● **Assignment**:
Repeat, exactly and in full, the lines of the listing below, but without any pictures.

● **Data extracts**:
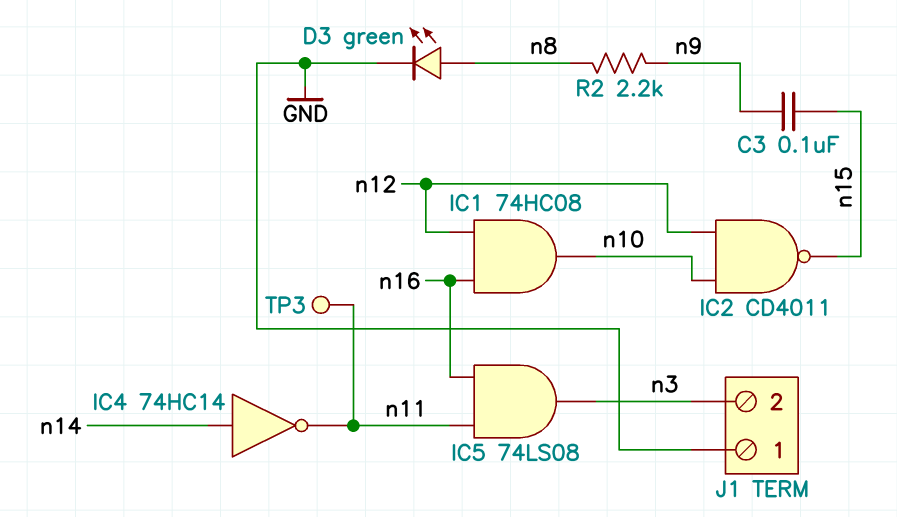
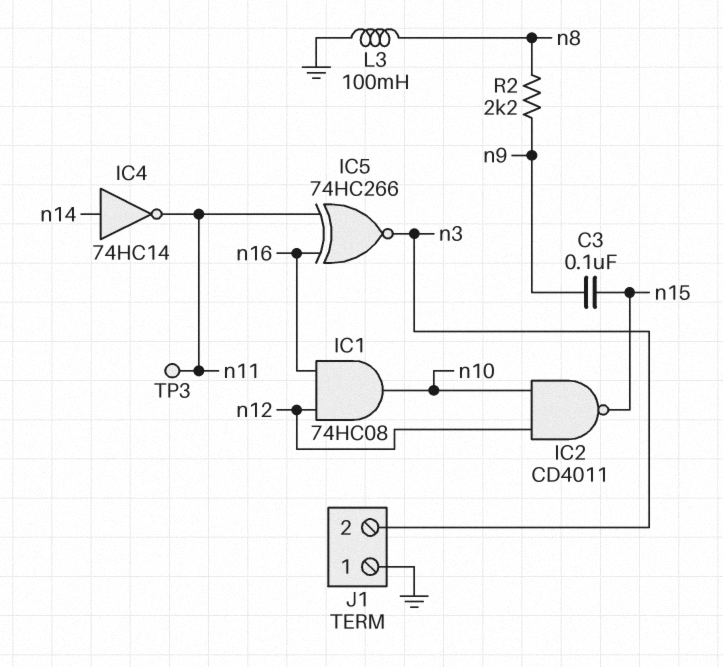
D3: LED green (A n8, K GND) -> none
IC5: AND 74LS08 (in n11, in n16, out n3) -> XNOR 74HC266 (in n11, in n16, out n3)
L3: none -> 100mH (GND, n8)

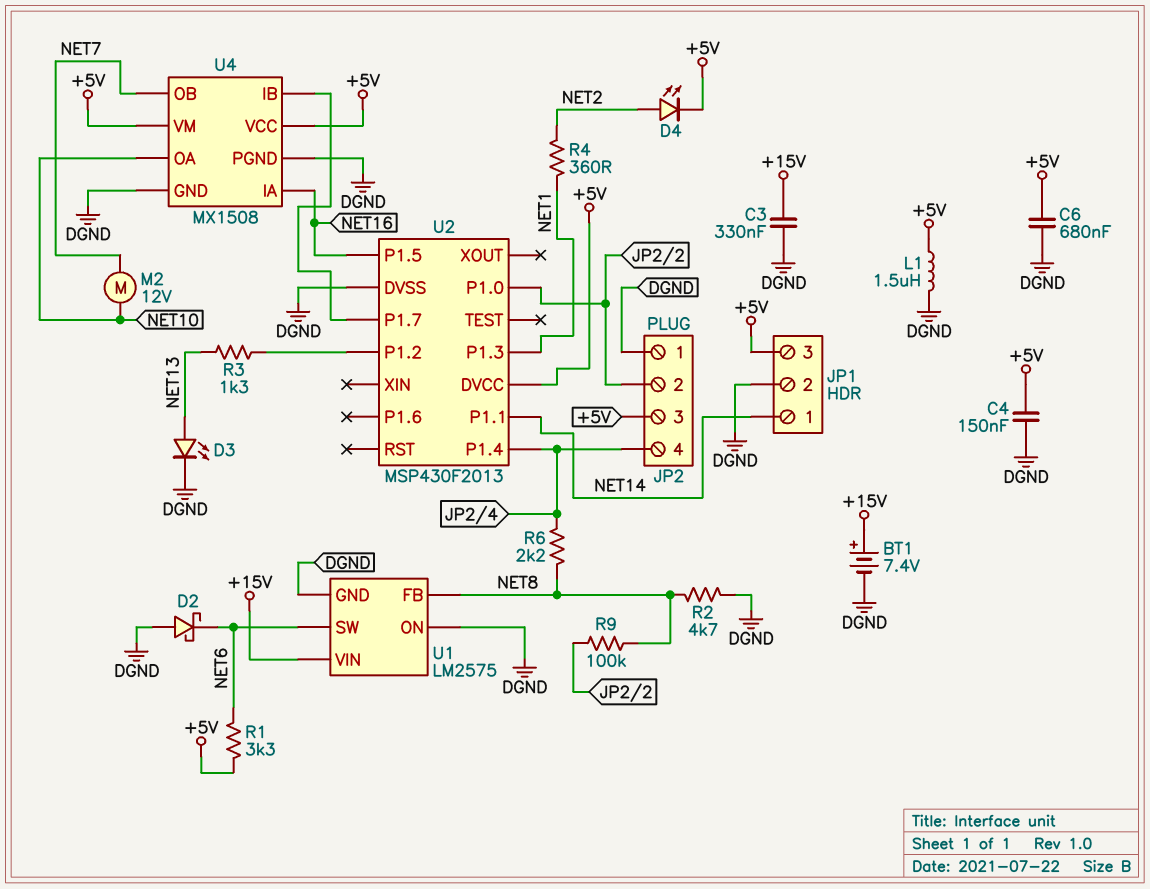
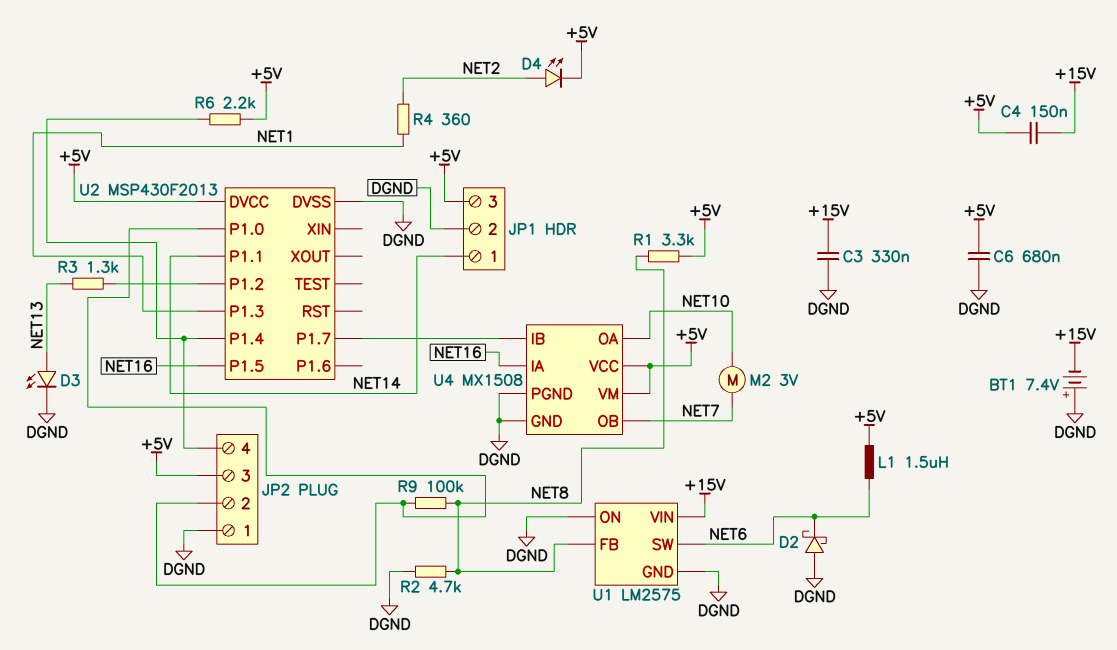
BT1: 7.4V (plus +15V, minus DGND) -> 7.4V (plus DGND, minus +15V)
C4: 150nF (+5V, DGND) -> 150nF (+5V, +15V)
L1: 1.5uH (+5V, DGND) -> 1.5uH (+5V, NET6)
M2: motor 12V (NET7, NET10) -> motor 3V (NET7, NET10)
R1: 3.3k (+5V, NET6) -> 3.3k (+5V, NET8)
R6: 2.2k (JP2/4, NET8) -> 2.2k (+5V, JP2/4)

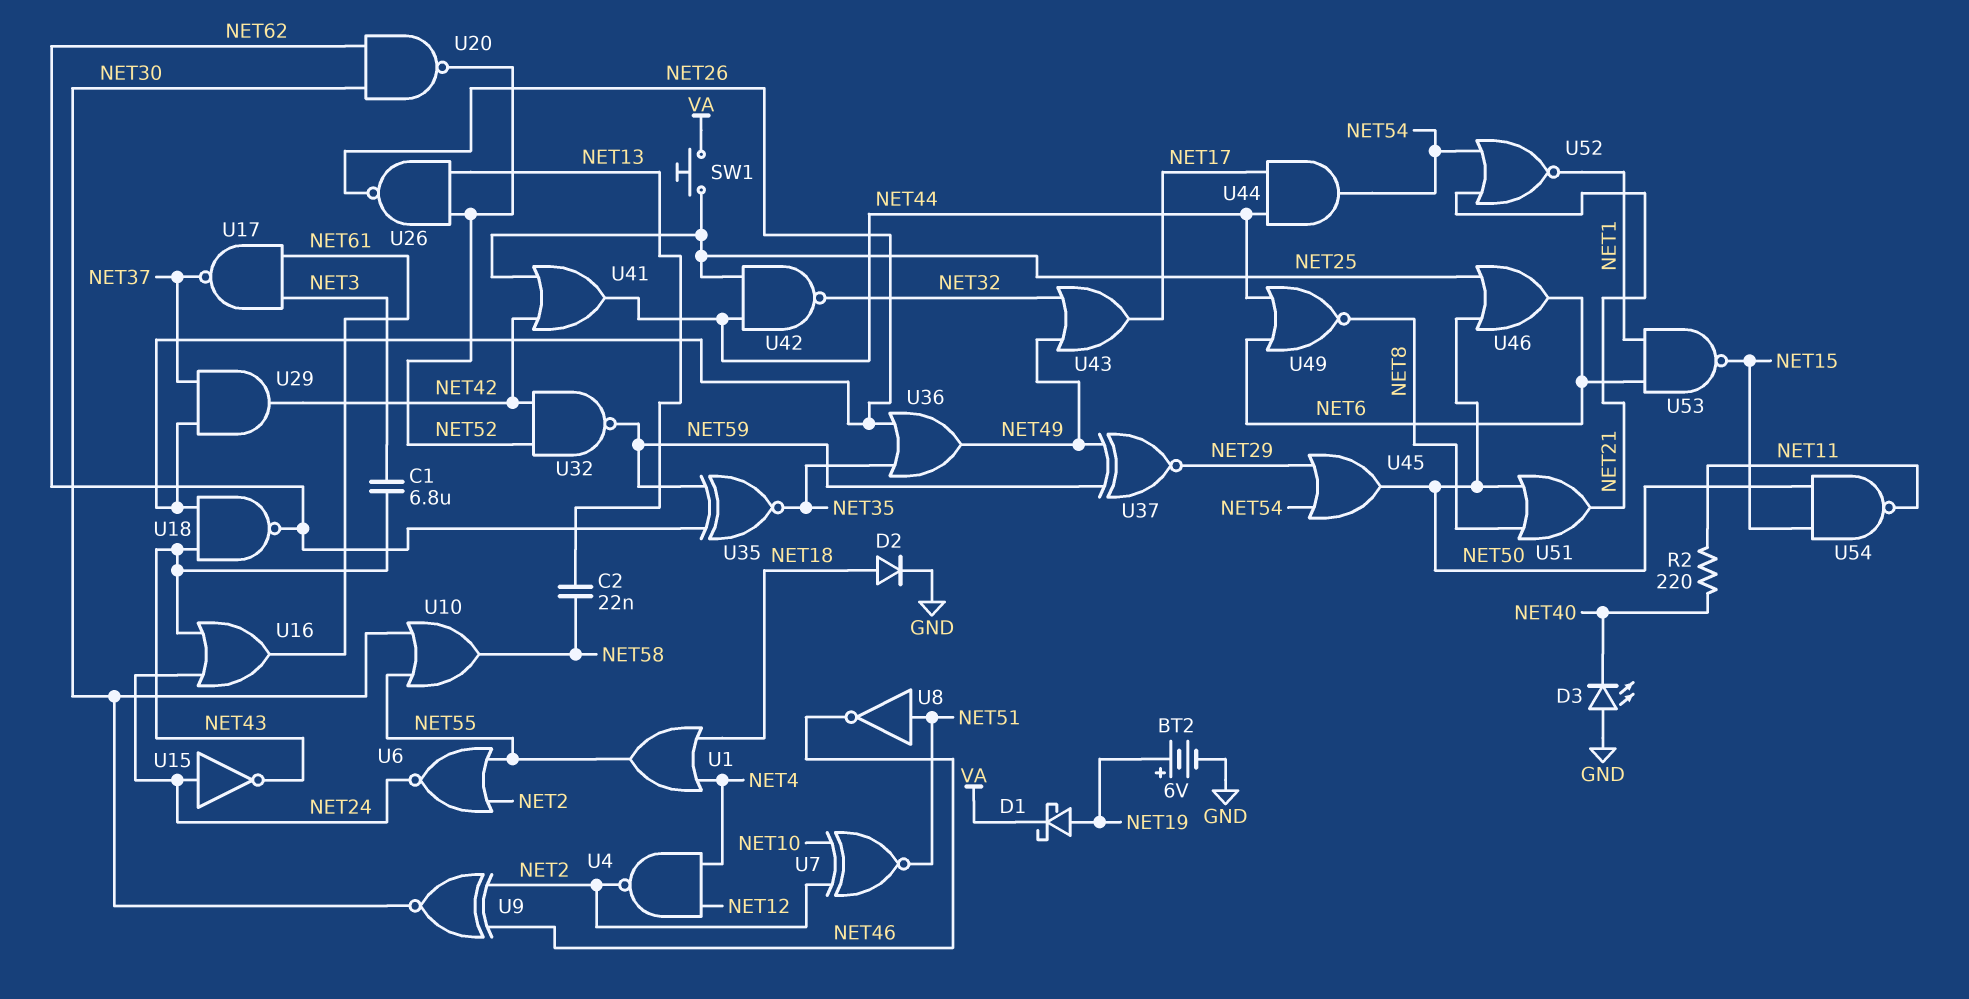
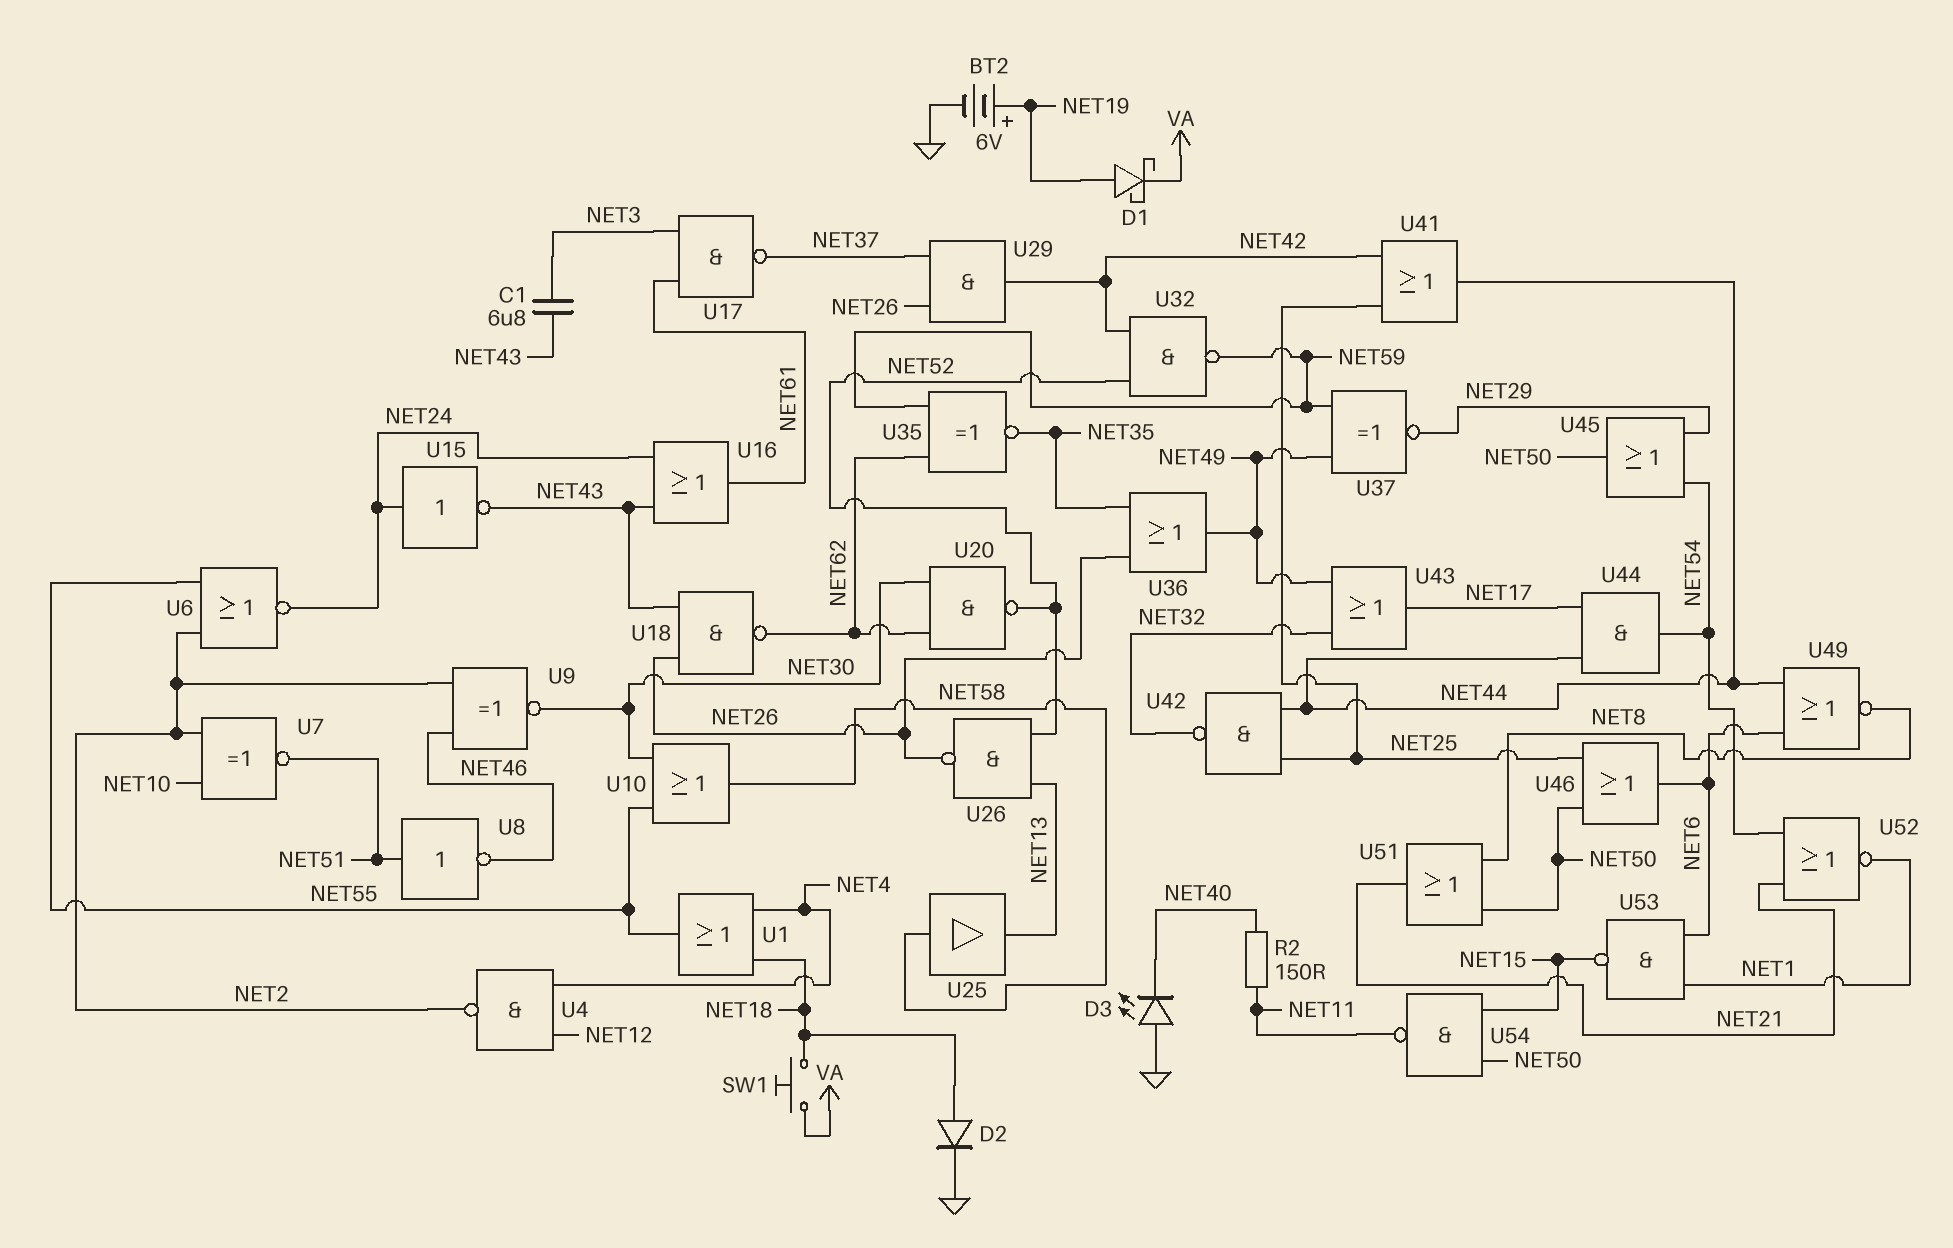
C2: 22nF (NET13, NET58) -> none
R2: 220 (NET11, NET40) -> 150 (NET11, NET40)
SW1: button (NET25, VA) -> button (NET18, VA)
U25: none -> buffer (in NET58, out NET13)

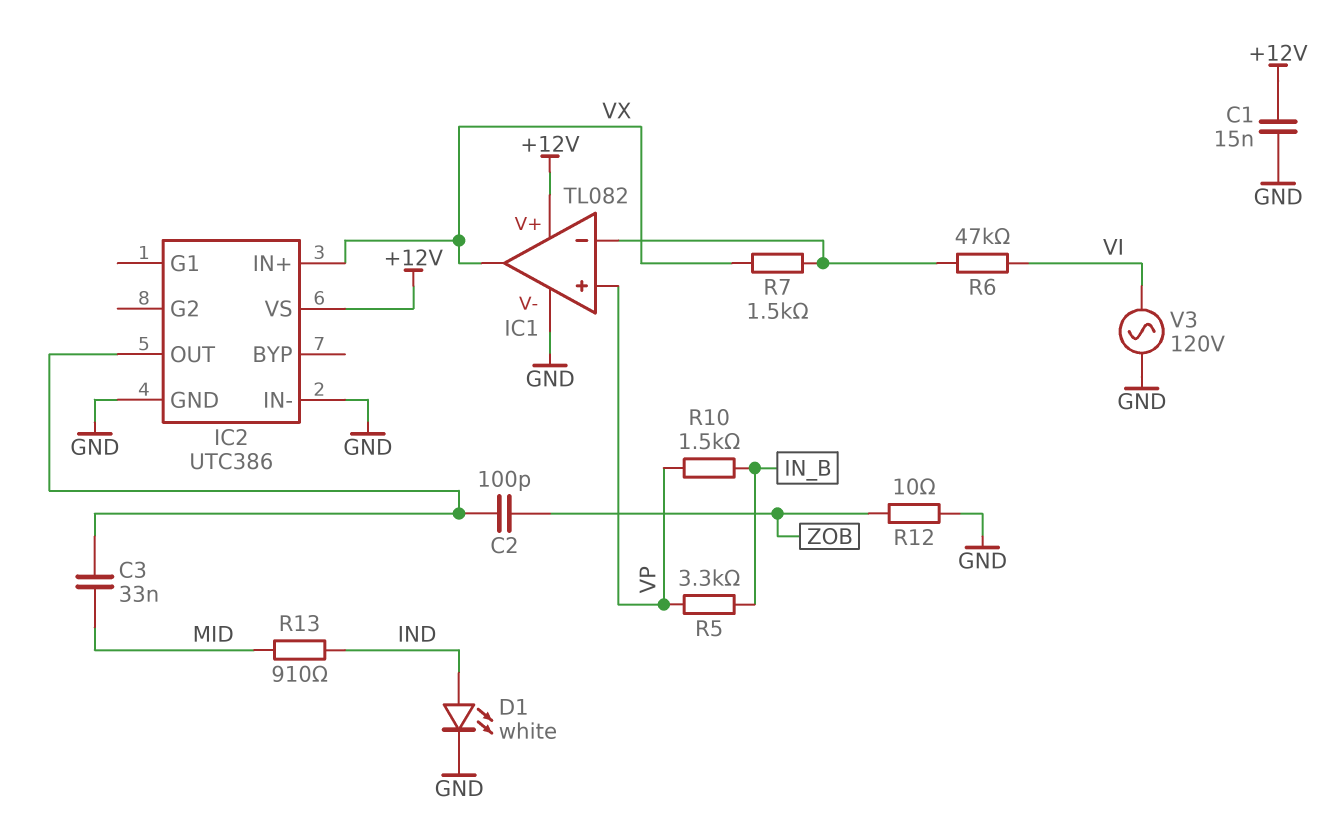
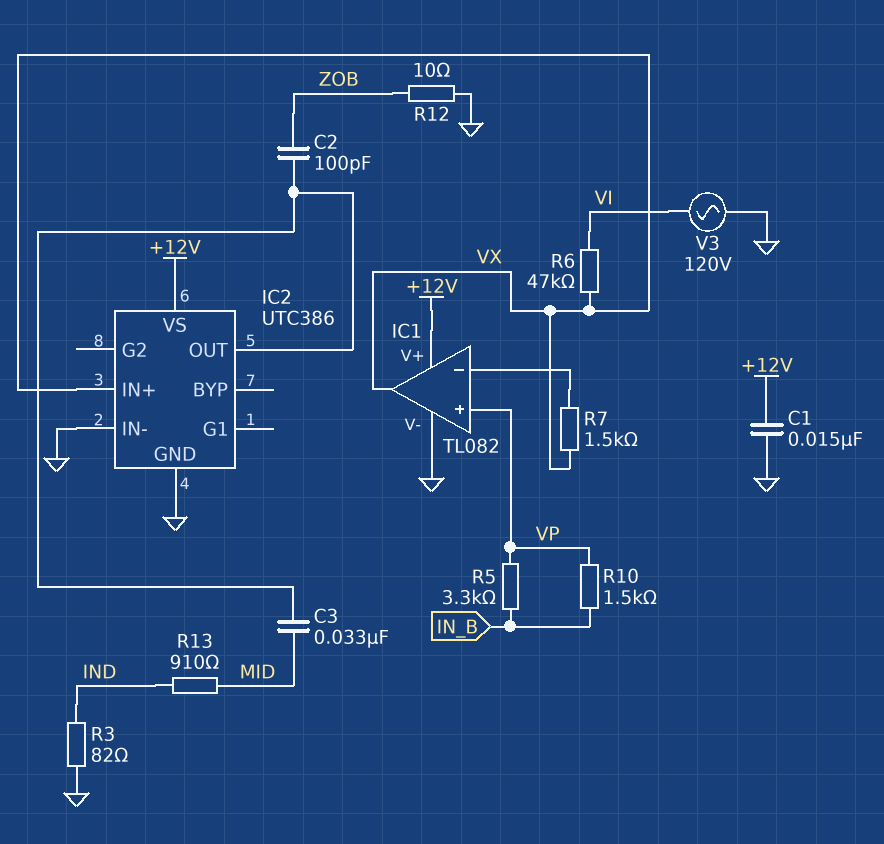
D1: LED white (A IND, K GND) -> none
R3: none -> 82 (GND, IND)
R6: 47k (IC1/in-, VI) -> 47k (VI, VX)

● **Worked solution**:
D3: LED green (A n8, K GND) -> none
IC5: AND 74LS08 (in n11, in n16, out n3) -> XNOR 74HC266 (in n11, in n16, out n3)
L3: none -> 100mH (GND, n8)

BT1: 7.4V (plus +15V, minus DGND) -> 7.4V (plus DGND, minus +15V)
C4: 150nF (+5V, DGND) -> 150nF (+5V, +15V)
L1: 1.5uH (+5V, DGND) -> 1.5uH (+5V, NET6)
M2: motor 12V (NET7, NET10) -> motor 3V (NET7, NET10)
R1: 3.3k (+5V, NET6) -> 3.3k (+5V, NET8)
R6: 2.2k (JP2/4, NET8) -> 2.2k (+5V, JP2/4)

C2: 22nF (NET13, NET58) -> none
R2: 220 (NET11, NET40) -> 150 (NET11, NET40)
SW1: button (NET25, VA) -> button (NET18, VA)
U25: none -> buffer (in NET58, out NET13)

D1: LED white (A IND, K GND) -> none
R3: none -> 82 (GND, IND)
R6: 47k (IC1/in-, VI) -> 47k (VI, VX)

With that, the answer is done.